Give back exactly the lines of the material below, starting with the line with "brown fish: 12 -> 11" and going on through the line with "brown spinning top: 2 -> 3".

DATA RECORDS =

============

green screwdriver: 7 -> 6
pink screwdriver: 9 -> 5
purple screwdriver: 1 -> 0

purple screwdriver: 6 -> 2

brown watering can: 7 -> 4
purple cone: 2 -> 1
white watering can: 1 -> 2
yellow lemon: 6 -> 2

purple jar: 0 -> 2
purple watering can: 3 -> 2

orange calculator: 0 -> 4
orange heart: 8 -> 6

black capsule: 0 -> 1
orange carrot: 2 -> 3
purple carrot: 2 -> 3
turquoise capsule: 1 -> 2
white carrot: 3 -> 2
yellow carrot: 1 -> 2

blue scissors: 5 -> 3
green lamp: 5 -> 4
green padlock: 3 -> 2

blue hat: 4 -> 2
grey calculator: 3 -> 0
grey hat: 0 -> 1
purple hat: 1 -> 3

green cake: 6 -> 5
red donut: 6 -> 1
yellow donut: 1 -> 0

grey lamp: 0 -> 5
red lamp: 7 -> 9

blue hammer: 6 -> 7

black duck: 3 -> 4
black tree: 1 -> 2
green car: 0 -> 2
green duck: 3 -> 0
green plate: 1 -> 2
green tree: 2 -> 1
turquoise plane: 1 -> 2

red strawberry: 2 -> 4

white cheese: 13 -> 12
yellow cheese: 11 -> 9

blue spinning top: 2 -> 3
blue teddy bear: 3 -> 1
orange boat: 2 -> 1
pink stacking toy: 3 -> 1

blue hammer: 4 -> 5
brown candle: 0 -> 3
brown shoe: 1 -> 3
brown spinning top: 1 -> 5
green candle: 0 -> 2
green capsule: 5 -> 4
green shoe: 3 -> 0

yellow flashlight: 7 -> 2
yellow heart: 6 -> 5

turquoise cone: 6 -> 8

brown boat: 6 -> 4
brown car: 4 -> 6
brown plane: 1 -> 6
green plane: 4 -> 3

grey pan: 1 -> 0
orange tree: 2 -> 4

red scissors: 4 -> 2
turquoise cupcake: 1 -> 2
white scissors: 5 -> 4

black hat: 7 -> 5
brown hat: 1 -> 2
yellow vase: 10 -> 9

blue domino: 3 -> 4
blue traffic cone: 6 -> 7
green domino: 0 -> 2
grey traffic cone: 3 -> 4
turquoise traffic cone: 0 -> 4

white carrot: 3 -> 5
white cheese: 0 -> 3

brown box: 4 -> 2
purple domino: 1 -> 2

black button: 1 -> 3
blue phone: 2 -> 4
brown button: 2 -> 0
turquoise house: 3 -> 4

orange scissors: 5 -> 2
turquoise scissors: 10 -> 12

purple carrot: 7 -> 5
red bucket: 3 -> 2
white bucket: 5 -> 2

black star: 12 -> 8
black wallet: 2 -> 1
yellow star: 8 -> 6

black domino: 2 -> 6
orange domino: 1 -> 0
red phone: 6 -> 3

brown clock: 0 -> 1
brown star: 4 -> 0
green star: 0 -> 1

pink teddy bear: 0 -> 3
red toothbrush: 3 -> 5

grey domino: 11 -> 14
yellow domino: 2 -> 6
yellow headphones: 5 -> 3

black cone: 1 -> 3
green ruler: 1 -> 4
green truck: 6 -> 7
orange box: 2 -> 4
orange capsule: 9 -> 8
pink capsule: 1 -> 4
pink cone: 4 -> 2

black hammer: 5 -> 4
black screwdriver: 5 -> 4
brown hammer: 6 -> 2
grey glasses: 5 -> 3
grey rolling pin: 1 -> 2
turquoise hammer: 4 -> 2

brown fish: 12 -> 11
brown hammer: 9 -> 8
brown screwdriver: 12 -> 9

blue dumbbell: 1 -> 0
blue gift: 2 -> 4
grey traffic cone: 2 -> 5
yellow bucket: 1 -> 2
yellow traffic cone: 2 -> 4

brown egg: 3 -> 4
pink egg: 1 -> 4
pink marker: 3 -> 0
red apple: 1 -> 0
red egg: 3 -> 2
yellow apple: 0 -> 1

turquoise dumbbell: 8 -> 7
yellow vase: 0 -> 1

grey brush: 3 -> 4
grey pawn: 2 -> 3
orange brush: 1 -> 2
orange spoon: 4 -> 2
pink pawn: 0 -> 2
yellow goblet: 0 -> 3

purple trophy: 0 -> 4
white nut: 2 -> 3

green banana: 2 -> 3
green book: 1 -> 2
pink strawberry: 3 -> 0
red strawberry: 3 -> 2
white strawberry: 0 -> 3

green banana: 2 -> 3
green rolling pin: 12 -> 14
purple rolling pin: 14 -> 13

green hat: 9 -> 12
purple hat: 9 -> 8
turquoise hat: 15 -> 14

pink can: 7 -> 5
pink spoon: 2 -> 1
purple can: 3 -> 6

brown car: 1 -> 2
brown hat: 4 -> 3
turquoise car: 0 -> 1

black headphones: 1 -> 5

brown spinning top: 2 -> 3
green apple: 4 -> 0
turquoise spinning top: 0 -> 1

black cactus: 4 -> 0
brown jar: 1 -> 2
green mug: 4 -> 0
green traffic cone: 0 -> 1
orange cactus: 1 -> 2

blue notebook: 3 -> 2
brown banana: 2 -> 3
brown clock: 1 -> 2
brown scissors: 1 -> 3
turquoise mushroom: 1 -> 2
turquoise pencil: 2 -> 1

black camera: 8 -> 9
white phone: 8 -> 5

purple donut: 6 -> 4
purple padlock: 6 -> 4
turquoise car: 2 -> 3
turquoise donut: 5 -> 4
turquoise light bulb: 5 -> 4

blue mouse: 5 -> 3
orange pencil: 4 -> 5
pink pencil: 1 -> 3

============

RESULT OF THE EXERCISE =
brown fish: 12 -> 11
brown hammer: 9 -> 8
brown screwdriver: 12 -> 9

blue dumbbell: 1 -> 0
blue gift: 2 -> 4
grey traffic cone: 2 -> 5
yellow bucket: 1 -> 2
yellow traffic cone: 2 -> 4

brown egg: 3 -> 4
pink egg: 1 -> 4
pink marker: 3 -> 0
red apple: 1 -> 0
red egg: 3 -> 2
yellow apple: 0 -> 1

turquoise dumbbell: 8 -> 7
yellow vase: 0 -> 1

grey brush: 3 -> 4
grey pawn: 2 -> 3
orange brush: 1 -> 2
orange spoon: 4 -> 2
pink pawn: 0 -> 2
yellow goblet: 0 -> 3

purple trophy: 0 -> 4
white nut: 2 -> 3

green banana: 2 -> 3
green book: 1 -> 2
pink strawberry: 3 -> 0
red strawberry: 3 -> 2
white strawberry: 0 -> 3

green banana: 2 -> 3
green rolling pin: 12 -> 14
purple rolling pin: 14 -> 13

green hat: 9 -> 12
purple hat: 9 -> 8
turquoise hat: 15 -> 14

pink can: 7 -> 5
pink spoon: 2 -> 1
purple can: 3 -> 6

brown car: 1 -> 2
brown hat: 4 -> 3
turquoise car: 0 -> 1

black headphones: 1 -> 5

brown spinning top: 2 -> 3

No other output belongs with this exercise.